───── Input material

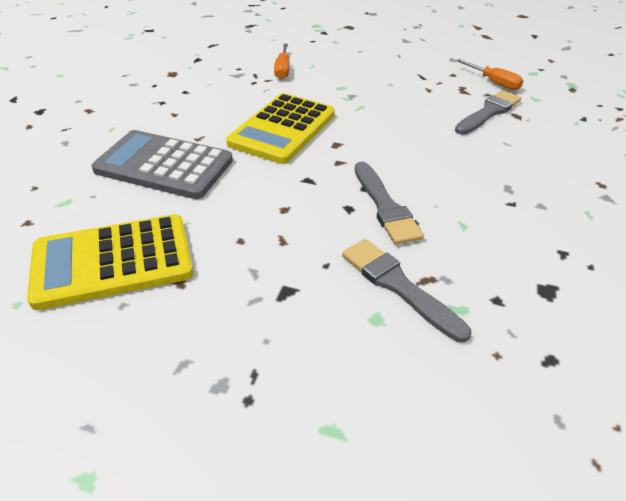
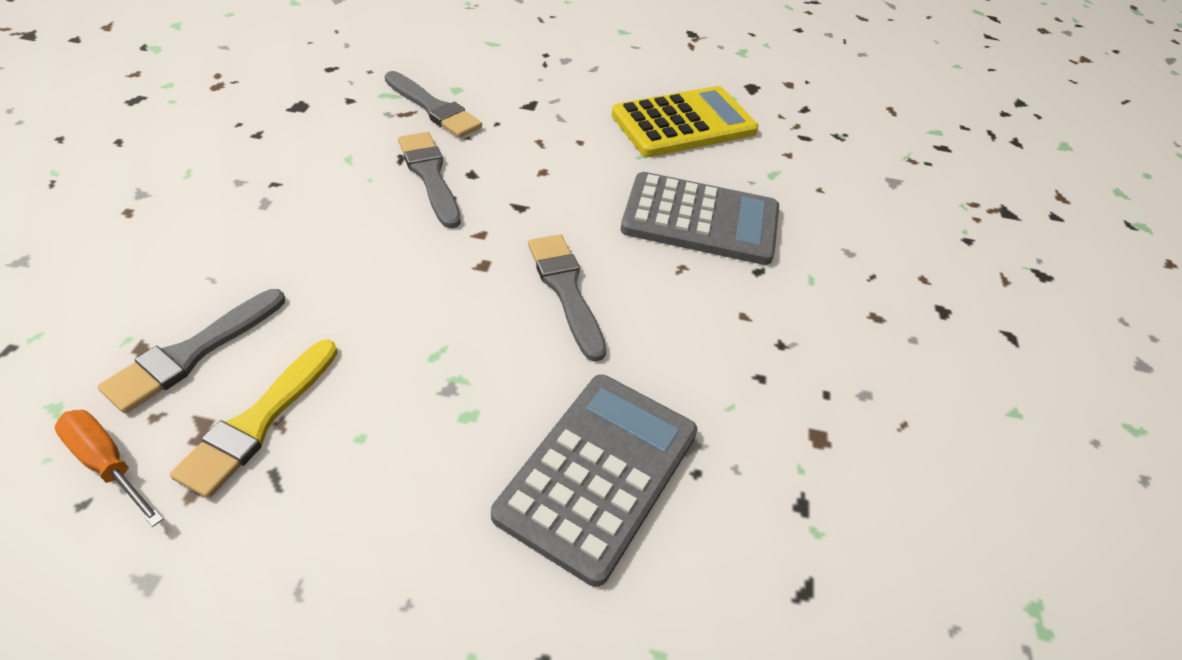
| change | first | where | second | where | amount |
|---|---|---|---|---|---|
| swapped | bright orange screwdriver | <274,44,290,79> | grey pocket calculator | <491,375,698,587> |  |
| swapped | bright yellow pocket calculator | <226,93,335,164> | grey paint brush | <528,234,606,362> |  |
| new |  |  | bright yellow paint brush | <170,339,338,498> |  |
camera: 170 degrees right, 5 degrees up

──────────

Your reply should be the full data above, copied exactly, with no pictures in it.

| change | first | where | second | where | amount |
|---|---|---|---|---|---|
| swapped | bright orange screwdriver | <274,44,290,79> | grey pocket calculator | <491,375,698,587> |  |
| swapped | bright yellow pocket calculator | <226,93,335,164> | grey paint brush | <528,234,606,362> |  |
| new |  |  | bright yellow paint brush | <170,339,338,498> |  |
camera: 170 degrees right, 5 degrees up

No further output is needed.